BEGIN TASK INPUT

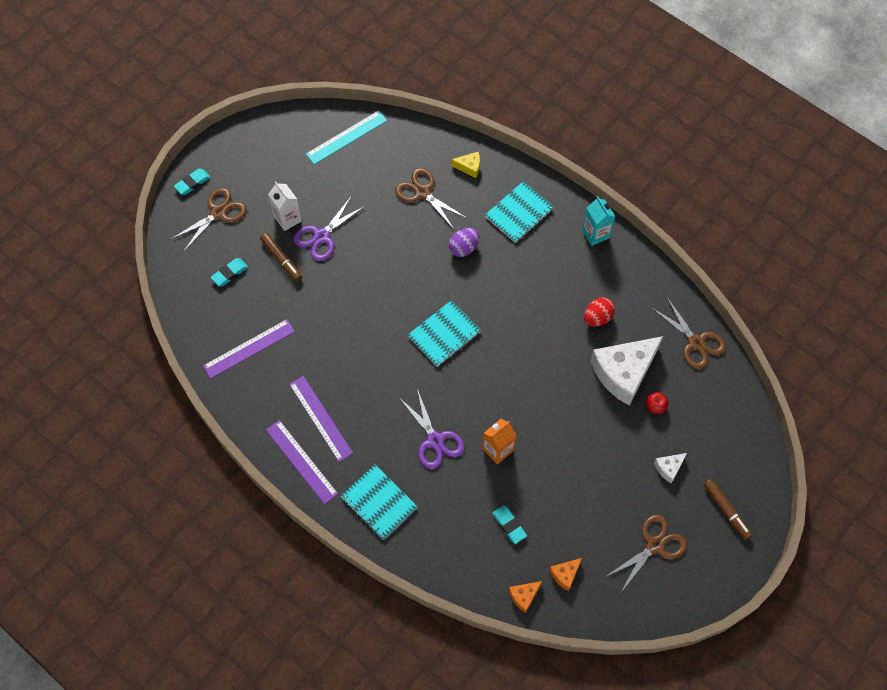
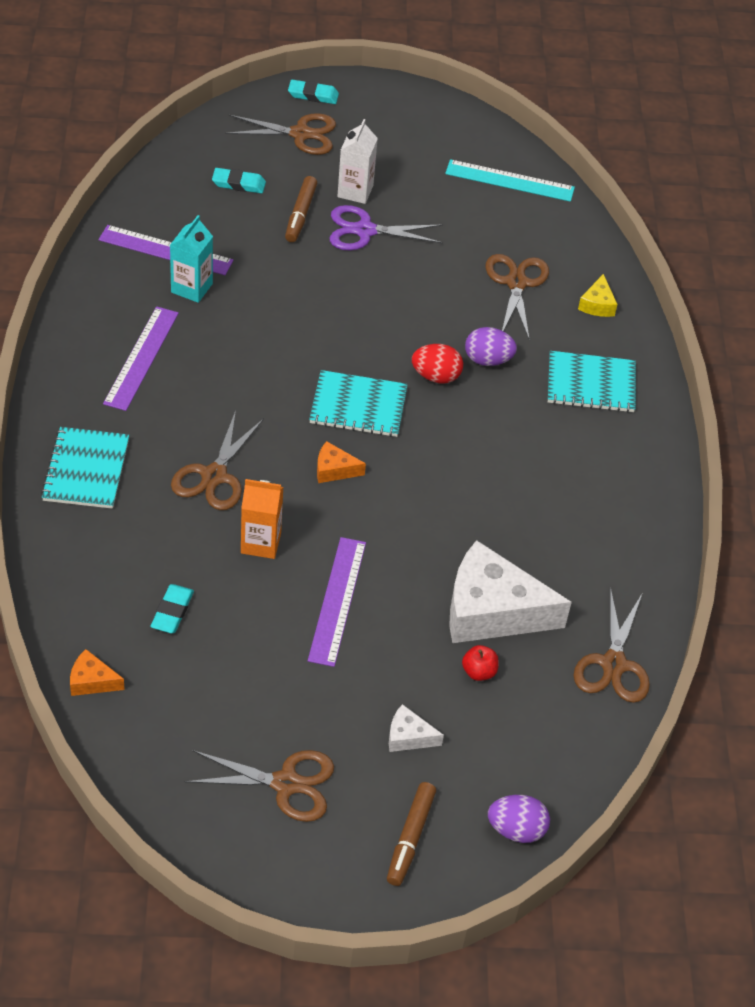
camera: 45 degrees right, 15 degrees down
purple ruler [266,420,338,504] -> purple ruler moved to [308,537,366,667]
purple scissors [400,389,465,469] -> brown scissors [171,411,264,510]
yellow cheese [451,152,480,178] -> yellow cheese turned 45 degrees clockwise [578,274,618,317]
orange cheese [549,558,582,591] -> orange cheese moved to [317,441,366,483]
turquoise carton [582,196,616,246] -> turquoise carton moved to [170,215,213,303]
red egg [584,297,615,327] -> red egg moved to [412,344,463,383]
none -> purple egg [488,795,550,843]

END TASK INPUT

**WHAT YOU NEED TO DO**
An exact reproduction of every record above is required, with no pictures included.

**OUTPUT OF THE TASK**
camera: 45 degrees right, 15 degrees down
purple ruler [266,420,338,504] -> purple ruler moved to [308,537,366,667]
purple scissors [400,389,465,469] -> brown scissors [171,411,264,510]
yellow cheese [451,152,480,178] -> yellow cheese turned 45 degrees clockwise [578,274,618,317]
orange cheese [549,558,582,591] -> orange cheese moved to [317,441,366,483]
turquoise carton [582,196,616,246] -> turquoise carton moved to [170,215,213,303]
red egg [584,297,615,327] -> red egg moved to [412,344,463,383]
none -> purple egg [488,795,550,843]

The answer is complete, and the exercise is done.